Exercise description:
All that should appear is the line containing "green brick C8:D8" and the lines after it in the records below, each reproduced exactly.

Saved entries
Start of Block

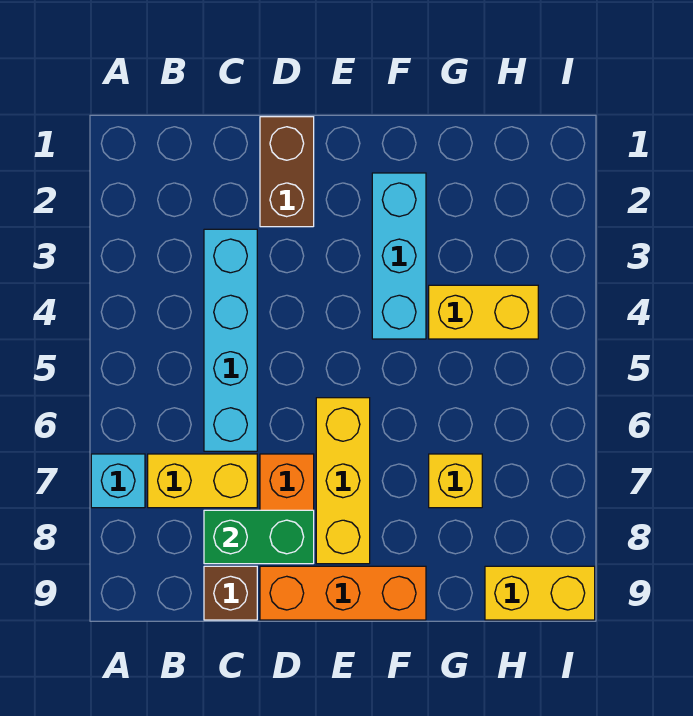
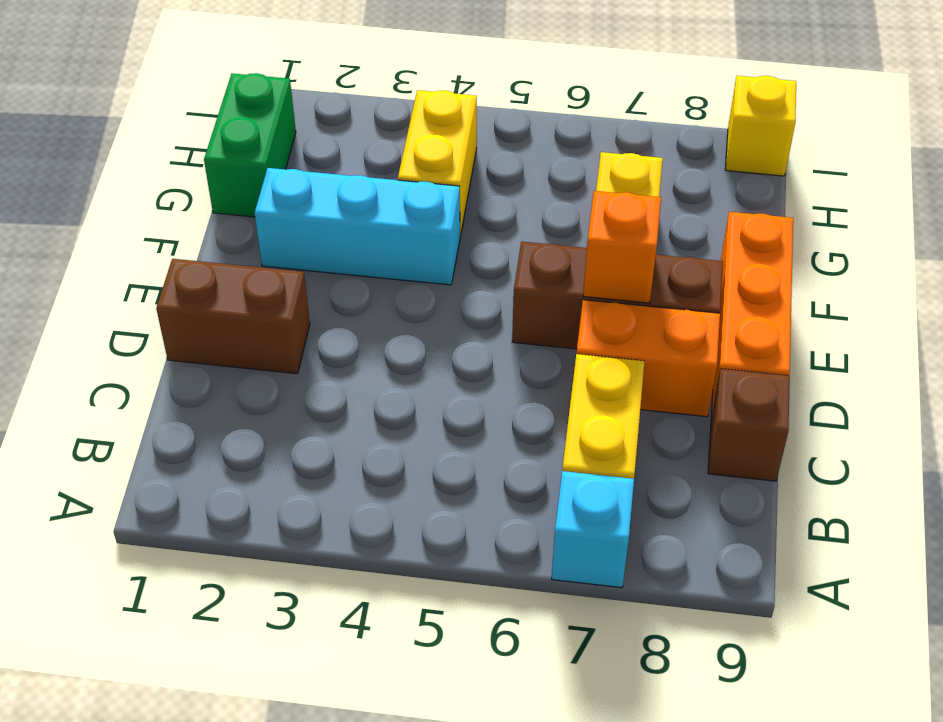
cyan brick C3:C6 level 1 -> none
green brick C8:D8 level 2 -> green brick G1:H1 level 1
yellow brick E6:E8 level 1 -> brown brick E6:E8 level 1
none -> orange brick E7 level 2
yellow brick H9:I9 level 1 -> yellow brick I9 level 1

End of Block

Problem solution:
green brick C8:D8 level 2 -> green brick G1:H1 level 1
yellow brick E6:E8 level 1 -> brown brick E6:E8 level 1
none -> orange brick E7 level 2
yellow brick H9:I9 level 1 -> yellow brick I9 level 1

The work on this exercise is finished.